_Action item_. Restate word for word the lines of the material below, from the line with "[590,413,640,464]" to the line with "[496,247,546,299]", both lines included, and no others.

---*---

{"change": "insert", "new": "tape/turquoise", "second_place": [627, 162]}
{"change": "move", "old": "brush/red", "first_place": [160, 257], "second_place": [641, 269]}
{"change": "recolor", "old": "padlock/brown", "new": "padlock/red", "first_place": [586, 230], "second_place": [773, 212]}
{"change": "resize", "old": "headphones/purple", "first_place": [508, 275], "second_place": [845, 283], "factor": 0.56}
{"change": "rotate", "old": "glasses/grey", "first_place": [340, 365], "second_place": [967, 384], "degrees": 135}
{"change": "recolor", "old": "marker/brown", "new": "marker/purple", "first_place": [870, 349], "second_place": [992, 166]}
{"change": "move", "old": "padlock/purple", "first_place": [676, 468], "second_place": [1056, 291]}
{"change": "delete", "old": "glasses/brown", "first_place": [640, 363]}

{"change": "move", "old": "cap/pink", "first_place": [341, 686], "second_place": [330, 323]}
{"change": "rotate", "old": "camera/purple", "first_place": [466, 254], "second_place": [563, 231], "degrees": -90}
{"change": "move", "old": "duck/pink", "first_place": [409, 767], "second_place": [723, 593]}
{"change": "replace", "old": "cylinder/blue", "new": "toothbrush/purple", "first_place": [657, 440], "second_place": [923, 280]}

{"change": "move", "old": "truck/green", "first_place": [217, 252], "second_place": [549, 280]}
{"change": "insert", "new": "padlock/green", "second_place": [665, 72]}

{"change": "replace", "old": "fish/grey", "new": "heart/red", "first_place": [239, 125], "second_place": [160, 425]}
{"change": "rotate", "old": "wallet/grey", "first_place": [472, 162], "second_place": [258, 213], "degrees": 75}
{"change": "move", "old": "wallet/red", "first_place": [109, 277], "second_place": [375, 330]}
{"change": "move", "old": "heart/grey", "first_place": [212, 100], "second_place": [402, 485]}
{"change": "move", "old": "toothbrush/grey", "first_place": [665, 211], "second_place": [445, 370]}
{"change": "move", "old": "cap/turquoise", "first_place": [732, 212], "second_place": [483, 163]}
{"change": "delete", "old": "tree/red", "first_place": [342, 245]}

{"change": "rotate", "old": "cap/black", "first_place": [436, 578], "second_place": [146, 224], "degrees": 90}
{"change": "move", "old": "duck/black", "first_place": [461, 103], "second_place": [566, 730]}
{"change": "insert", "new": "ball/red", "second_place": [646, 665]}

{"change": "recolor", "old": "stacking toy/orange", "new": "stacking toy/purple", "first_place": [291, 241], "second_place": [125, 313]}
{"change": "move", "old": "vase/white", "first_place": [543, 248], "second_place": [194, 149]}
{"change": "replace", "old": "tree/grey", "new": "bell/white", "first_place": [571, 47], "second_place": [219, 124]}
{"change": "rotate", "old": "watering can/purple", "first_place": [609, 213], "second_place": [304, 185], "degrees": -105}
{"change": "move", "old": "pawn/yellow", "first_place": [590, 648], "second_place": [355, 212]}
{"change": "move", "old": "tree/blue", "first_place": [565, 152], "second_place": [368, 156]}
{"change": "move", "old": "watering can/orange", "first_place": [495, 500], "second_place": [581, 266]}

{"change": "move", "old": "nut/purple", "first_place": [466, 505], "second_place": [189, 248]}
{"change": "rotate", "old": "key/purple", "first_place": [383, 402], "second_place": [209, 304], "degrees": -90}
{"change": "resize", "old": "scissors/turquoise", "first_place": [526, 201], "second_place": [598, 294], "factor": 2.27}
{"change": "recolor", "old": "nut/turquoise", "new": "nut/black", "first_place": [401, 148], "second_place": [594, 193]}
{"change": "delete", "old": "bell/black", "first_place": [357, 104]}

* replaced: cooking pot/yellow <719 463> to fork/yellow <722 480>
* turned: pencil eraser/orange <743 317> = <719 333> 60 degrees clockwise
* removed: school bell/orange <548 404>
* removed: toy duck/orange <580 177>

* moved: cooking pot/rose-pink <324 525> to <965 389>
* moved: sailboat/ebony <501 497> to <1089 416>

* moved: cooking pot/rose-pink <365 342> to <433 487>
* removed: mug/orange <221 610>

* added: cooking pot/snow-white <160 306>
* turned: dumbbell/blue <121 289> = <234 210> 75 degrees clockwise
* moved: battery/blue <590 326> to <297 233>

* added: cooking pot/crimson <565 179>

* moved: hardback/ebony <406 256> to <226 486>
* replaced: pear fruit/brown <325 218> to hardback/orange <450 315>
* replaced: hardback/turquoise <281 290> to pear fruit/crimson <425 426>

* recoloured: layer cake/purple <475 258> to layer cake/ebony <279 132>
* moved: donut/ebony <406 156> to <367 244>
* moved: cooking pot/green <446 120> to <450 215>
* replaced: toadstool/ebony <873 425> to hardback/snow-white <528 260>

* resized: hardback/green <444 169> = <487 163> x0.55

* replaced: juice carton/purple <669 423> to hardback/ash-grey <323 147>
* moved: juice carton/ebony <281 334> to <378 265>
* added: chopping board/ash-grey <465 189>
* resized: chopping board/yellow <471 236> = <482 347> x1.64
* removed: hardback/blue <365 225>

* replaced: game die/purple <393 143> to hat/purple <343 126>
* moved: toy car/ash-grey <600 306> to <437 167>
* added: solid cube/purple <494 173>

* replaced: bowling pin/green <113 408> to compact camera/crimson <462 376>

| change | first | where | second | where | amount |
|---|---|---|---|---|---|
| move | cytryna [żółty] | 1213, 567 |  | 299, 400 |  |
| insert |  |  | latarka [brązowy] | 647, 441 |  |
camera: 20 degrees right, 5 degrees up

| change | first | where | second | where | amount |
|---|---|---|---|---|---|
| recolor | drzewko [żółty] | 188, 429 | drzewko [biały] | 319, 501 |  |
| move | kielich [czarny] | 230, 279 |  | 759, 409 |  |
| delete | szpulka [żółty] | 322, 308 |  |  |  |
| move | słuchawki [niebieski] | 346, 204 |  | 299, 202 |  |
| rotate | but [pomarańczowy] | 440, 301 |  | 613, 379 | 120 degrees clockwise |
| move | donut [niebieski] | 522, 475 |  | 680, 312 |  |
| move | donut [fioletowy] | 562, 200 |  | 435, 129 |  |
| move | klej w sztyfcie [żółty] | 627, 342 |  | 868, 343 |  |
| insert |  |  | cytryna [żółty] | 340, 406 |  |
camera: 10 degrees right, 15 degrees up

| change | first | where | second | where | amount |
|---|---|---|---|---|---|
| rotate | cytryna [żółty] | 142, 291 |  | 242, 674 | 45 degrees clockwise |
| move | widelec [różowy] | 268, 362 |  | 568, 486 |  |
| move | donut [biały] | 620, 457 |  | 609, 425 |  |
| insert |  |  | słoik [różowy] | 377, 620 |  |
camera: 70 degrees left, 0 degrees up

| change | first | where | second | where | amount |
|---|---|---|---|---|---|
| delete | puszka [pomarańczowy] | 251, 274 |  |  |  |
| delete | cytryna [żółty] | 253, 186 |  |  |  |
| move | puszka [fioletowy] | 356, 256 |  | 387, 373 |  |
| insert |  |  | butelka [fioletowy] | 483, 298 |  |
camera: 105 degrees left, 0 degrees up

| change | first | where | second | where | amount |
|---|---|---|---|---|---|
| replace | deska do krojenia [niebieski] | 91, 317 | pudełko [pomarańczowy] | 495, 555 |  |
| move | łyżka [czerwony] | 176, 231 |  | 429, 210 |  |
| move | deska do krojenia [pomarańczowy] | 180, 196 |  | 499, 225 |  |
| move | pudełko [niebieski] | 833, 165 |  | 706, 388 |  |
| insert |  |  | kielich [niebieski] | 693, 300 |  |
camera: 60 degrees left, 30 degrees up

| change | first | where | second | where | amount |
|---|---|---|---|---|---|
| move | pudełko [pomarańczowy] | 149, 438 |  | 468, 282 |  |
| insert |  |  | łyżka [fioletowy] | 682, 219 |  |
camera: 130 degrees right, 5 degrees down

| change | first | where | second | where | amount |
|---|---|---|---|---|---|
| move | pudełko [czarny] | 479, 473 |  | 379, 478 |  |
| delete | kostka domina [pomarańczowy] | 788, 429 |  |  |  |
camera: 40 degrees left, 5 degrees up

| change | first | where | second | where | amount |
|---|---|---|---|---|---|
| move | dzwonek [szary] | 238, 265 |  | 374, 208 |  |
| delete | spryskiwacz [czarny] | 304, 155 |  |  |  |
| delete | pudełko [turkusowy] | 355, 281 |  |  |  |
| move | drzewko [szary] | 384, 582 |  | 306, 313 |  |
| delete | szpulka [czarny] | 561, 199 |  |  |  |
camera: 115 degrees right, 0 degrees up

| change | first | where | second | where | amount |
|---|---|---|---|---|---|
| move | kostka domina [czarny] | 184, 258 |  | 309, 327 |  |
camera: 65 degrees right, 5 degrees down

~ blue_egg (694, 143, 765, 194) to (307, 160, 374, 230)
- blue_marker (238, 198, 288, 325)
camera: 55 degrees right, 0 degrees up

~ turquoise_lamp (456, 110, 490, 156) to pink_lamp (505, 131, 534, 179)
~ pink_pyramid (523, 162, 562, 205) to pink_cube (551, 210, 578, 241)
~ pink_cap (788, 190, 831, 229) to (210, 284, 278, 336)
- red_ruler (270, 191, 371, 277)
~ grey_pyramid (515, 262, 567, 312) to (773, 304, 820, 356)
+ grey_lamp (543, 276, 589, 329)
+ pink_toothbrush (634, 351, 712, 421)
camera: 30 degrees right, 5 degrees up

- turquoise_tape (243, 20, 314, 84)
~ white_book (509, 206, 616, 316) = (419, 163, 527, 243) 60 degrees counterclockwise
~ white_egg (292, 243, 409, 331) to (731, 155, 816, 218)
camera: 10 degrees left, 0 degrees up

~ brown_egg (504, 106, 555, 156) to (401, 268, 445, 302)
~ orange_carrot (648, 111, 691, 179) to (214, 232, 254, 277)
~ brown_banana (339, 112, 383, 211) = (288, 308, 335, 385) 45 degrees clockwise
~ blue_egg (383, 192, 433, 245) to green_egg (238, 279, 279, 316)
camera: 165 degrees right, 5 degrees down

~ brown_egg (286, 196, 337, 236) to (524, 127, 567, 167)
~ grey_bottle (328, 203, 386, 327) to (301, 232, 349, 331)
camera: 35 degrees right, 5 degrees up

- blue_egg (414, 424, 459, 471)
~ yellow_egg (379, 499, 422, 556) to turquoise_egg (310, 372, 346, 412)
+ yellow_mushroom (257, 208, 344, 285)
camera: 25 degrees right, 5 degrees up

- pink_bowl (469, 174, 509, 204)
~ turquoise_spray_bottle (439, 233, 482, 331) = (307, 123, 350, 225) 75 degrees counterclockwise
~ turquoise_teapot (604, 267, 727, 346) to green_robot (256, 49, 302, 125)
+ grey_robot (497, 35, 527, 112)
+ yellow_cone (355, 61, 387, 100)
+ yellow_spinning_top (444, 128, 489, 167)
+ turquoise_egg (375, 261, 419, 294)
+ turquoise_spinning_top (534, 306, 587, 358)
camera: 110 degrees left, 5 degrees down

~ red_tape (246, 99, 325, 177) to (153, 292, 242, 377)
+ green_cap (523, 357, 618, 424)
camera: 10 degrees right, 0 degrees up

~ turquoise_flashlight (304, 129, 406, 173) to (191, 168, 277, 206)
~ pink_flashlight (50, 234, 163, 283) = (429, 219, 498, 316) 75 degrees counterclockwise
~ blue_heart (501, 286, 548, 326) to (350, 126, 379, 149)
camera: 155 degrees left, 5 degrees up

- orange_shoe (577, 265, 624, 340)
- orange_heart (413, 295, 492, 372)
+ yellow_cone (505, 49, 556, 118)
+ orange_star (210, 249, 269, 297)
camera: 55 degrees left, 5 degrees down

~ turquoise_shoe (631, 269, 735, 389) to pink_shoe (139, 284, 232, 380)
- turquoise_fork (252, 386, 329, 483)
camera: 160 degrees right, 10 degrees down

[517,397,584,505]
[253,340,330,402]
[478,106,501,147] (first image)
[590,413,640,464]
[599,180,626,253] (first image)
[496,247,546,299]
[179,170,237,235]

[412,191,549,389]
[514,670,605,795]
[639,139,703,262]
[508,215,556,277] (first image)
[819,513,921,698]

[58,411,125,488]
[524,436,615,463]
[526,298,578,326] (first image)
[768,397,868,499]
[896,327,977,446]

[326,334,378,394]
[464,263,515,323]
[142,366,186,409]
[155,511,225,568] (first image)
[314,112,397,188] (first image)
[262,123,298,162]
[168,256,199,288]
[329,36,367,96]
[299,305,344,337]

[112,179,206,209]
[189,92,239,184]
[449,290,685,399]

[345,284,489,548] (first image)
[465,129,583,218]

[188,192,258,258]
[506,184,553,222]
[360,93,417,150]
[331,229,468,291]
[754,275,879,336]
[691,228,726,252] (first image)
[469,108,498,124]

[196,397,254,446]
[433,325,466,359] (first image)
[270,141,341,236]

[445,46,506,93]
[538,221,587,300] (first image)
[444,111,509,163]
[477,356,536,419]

---*---

_Written response_.
[590,413,640,464]
[599,180,626,253] (first image)
[496,247,546,299]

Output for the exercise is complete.